[Start of Attachment]

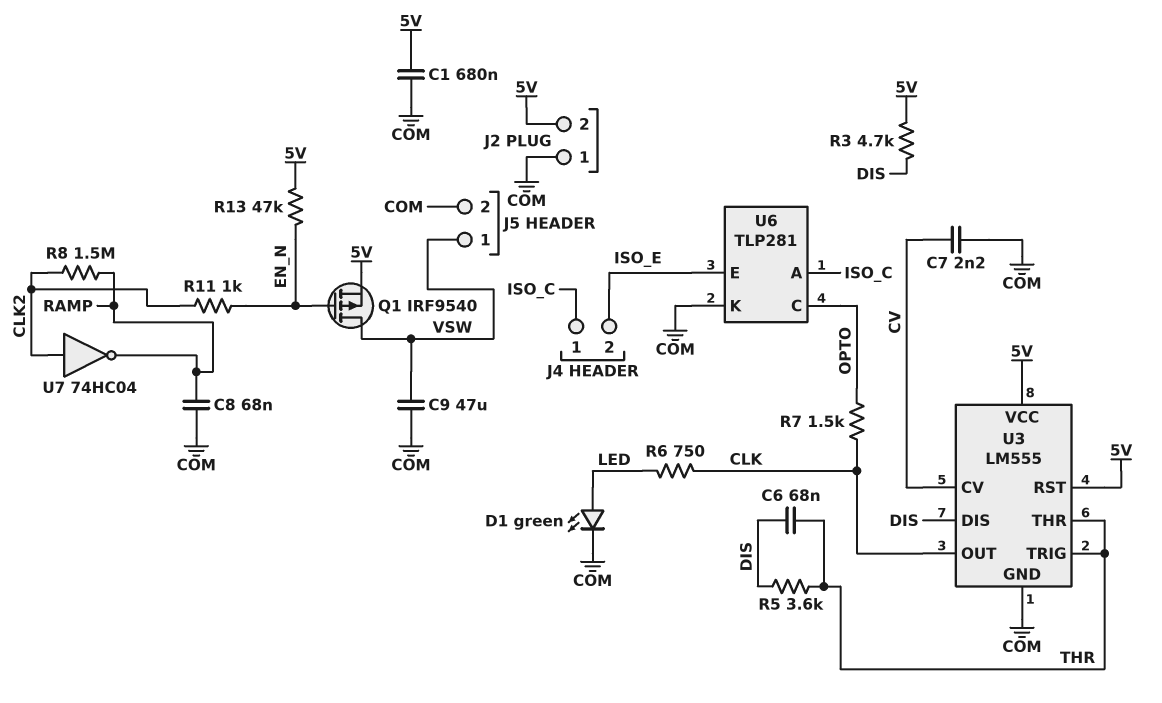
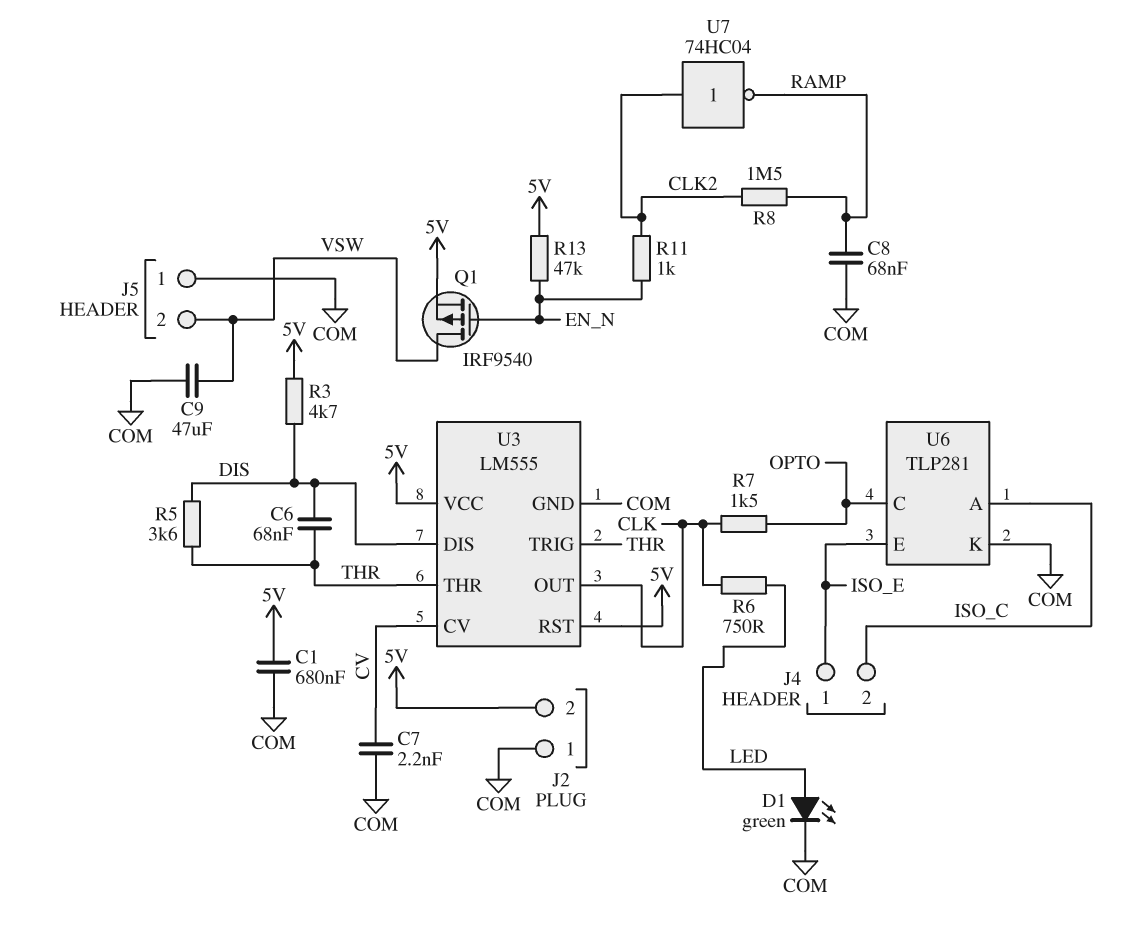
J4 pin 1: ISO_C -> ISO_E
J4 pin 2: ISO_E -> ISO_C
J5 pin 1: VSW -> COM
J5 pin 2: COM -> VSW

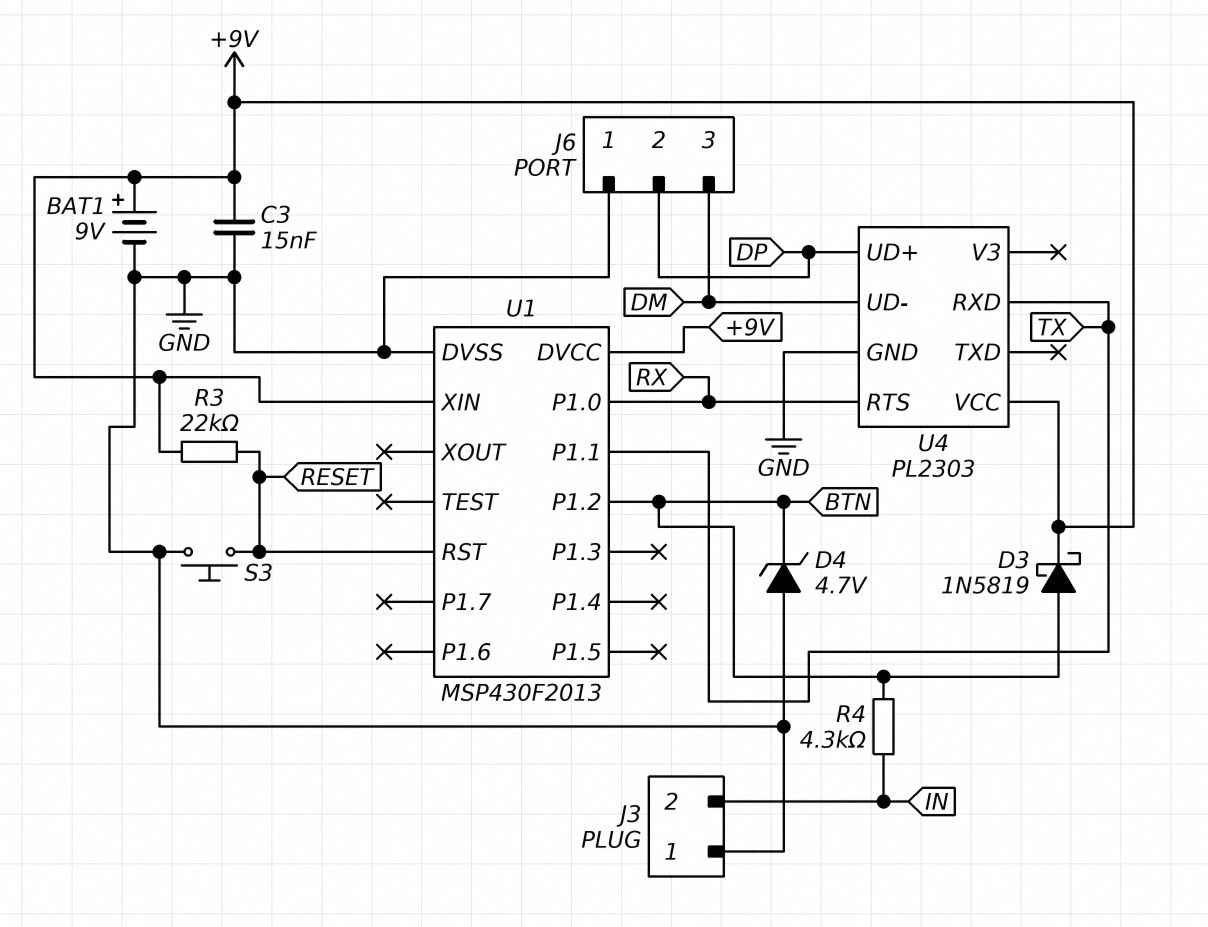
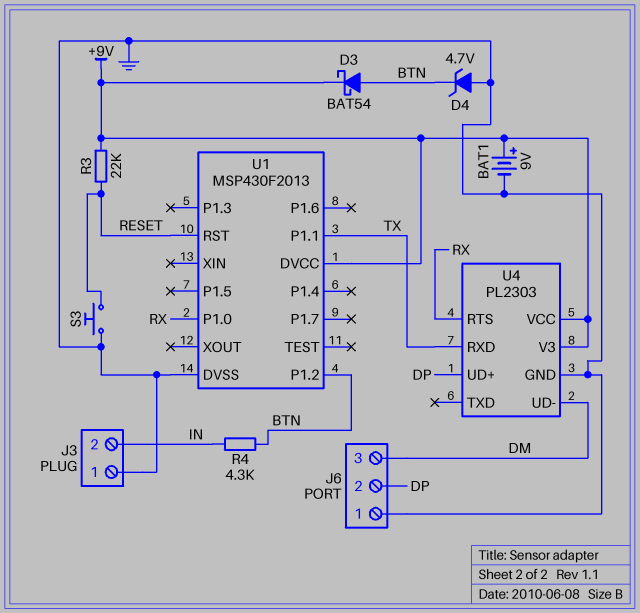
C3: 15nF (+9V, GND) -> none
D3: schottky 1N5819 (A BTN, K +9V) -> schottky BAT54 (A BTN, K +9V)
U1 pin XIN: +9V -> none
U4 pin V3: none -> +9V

[End of Attachment]
[Start of Attachment]

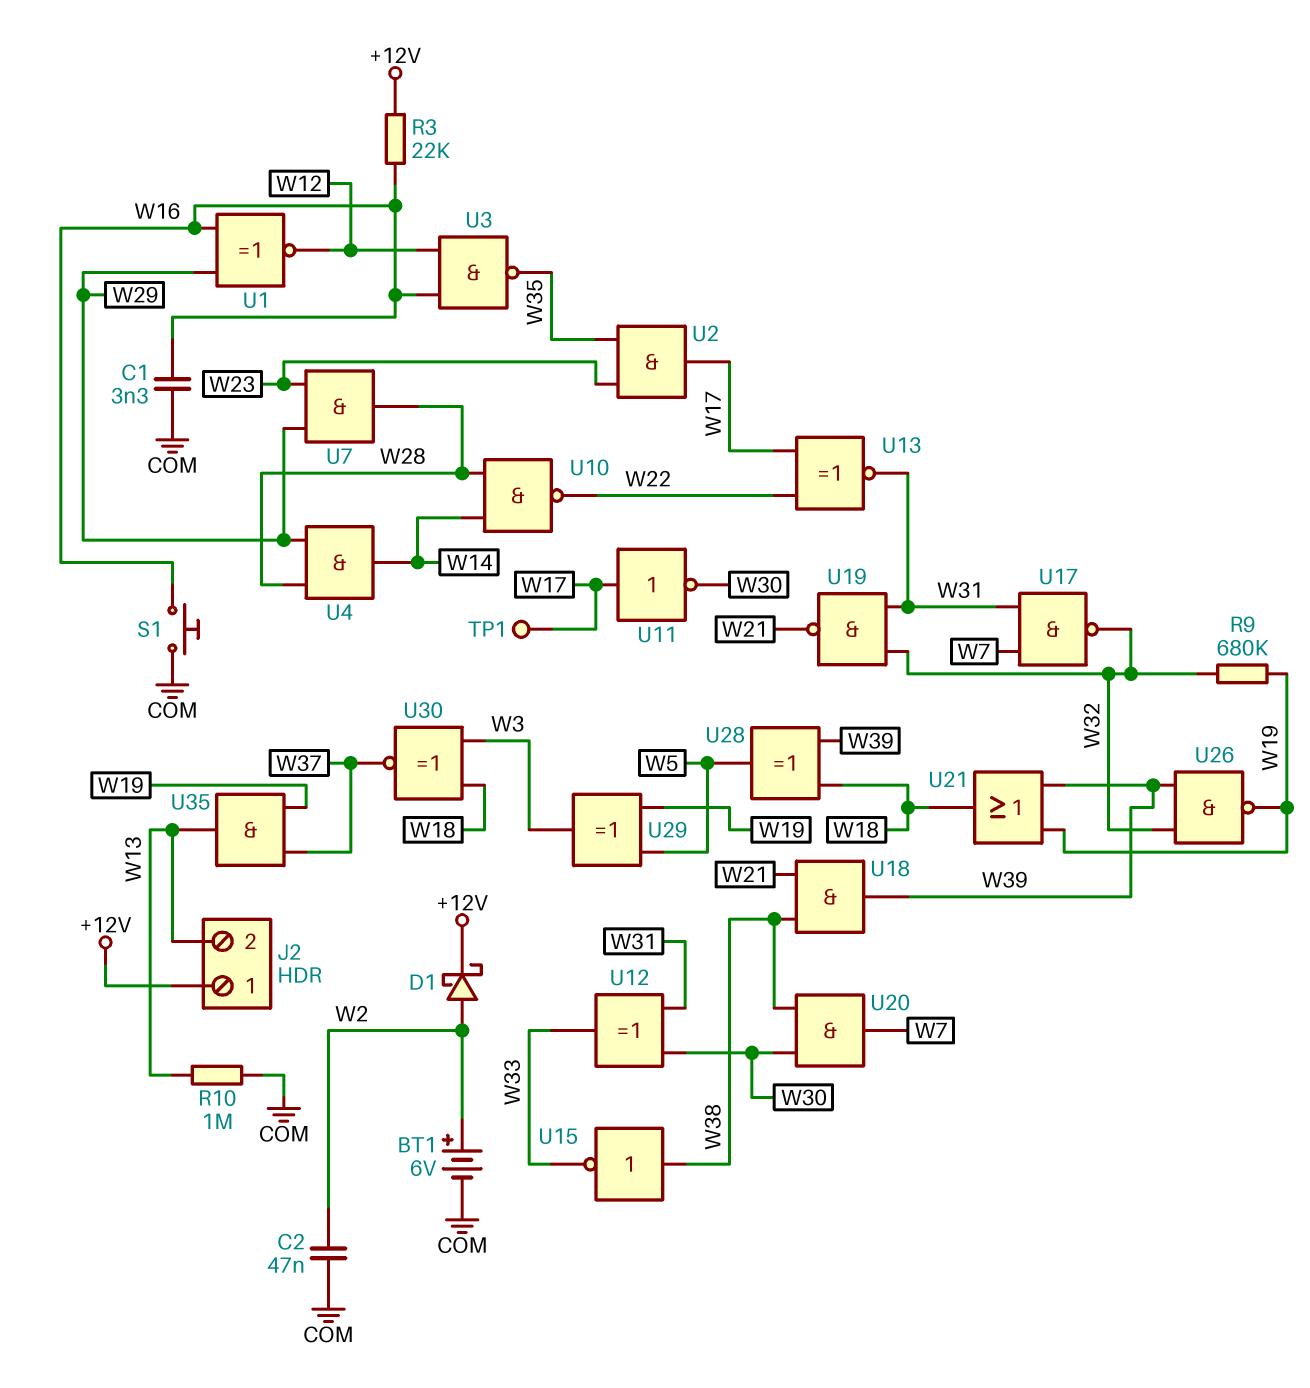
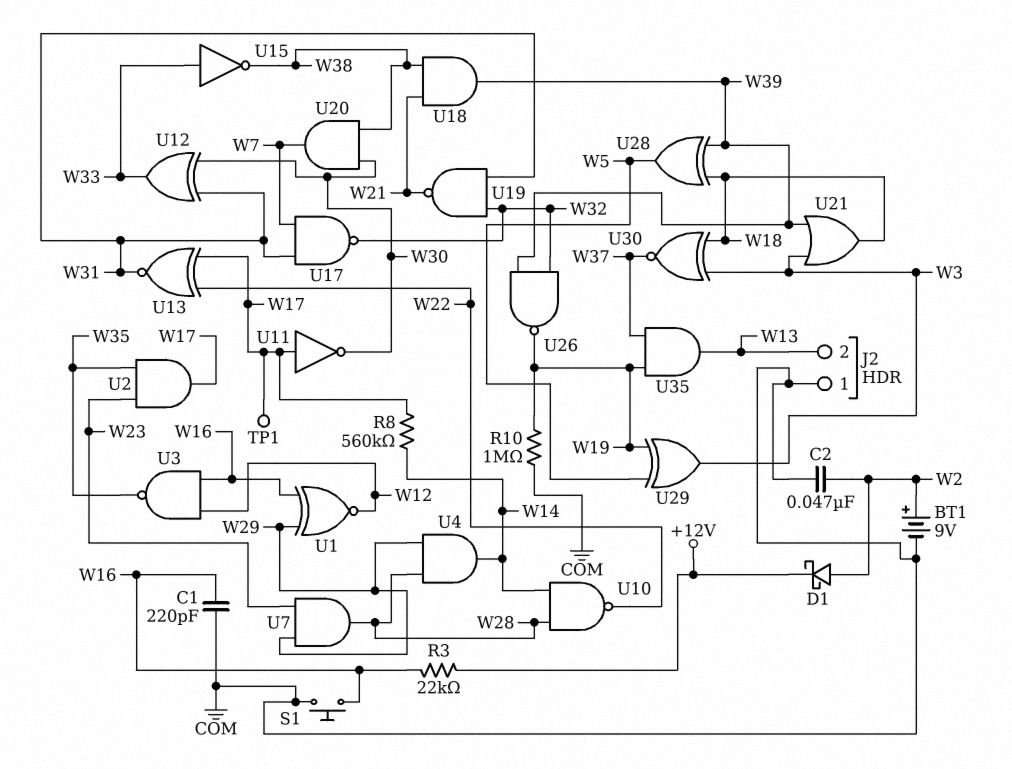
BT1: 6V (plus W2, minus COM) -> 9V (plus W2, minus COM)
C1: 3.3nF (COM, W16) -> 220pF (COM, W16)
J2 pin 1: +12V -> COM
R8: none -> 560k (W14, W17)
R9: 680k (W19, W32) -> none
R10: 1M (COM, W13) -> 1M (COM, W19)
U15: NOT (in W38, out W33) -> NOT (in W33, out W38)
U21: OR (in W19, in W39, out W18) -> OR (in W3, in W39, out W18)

[End of Attachment]

__What the exercise asks__
Every line above from the line with "R9: 680k (W19, W32) -> none" to the line with "U21: OR (in", inclusive, must be returned exactly; no other line belongs in the reply.

__Response to this task__
R9: 680k (W19, W32) -> none
R10: 1M (COM, W13) -> 1M (COM, W19)
U15: NOT (in W38, out W33) -> NOT (in W33, out W38)
U21: OR (in W19, in W39, out W18) -> OR (in W3, in W39, out W18)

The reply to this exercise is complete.